### [REQUIRED WORK]
Locate the line that contains "C9: 1.5nF (VB, VI) -> 1.5nF (DGND, VI)", then copy it and all later lines of the data below exactly, through the last one.

*** Opening DATASET EXTRACT ***

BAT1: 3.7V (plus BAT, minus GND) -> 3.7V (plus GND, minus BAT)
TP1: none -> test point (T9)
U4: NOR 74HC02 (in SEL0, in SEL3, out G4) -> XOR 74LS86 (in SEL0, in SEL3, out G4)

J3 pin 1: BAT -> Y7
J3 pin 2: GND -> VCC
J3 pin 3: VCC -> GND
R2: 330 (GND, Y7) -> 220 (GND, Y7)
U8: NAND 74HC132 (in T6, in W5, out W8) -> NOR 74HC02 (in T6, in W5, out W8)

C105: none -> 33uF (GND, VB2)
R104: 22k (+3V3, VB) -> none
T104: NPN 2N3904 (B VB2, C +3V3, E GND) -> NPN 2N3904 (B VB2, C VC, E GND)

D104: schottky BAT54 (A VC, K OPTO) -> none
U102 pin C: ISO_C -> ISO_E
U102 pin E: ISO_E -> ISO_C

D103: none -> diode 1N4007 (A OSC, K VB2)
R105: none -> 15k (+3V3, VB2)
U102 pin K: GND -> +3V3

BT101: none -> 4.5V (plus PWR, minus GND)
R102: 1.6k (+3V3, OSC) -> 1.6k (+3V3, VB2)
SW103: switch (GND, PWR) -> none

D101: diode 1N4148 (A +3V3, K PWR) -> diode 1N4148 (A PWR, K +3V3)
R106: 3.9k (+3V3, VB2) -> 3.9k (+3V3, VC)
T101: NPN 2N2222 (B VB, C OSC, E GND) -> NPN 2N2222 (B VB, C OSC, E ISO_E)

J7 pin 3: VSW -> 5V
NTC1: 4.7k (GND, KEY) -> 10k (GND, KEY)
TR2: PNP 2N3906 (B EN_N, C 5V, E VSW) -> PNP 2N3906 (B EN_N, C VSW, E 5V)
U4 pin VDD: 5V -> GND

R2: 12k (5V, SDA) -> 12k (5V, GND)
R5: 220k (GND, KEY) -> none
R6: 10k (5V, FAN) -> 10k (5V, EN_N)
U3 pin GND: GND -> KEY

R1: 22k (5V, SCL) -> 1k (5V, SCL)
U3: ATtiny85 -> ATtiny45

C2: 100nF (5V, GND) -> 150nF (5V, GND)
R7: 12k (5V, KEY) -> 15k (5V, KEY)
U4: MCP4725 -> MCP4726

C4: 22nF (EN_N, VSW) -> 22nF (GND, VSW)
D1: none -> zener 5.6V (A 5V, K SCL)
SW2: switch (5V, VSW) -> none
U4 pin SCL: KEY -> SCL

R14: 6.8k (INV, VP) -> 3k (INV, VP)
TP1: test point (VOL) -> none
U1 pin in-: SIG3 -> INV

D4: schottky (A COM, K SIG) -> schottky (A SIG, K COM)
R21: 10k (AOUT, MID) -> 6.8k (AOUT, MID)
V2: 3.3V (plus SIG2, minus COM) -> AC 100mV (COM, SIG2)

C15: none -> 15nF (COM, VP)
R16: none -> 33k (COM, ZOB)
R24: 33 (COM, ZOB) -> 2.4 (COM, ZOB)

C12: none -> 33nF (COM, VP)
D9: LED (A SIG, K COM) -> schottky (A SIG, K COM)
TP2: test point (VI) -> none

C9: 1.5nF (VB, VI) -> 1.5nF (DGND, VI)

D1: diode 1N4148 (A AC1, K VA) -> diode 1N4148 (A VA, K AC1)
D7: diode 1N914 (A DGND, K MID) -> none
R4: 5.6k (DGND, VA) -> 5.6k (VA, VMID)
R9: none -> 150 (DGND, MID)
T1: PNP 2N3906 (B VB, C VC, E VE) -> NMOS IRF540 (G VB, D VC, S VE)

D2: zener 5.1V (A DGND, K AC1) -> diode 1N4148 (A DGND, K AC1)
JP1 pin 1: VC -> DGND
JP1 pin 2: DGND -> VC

*** Closing DATASET EXTRACT ***

### [ANSWER FOR THIS EXERCISE]
C9: 1.5nF (VB, VI) -> 1.5nF (DGND, VI)

D1: diode 1N4148 (A AC1, K VA) -> diode 1N4148 (A VA, K AC1)
D7: diode 1N914 (A DGND, K MID) -> none
R4: 5.6k (DGND, VA) -> 5.6k (VA, VMID)
R9: none -> 150 (DGND, MID)
T1: PNP 2N3906 (B VB, C VC, E VE) -> NMOS IRF540 (G VB, D VC, S VE)

D2: zener 5.1V (A DGND, K AC1) -> diode 1N4148 (A DGND, K AC1)
JP1 pin 1: VC -> DGND
JP1 pin 2: DGND -> VC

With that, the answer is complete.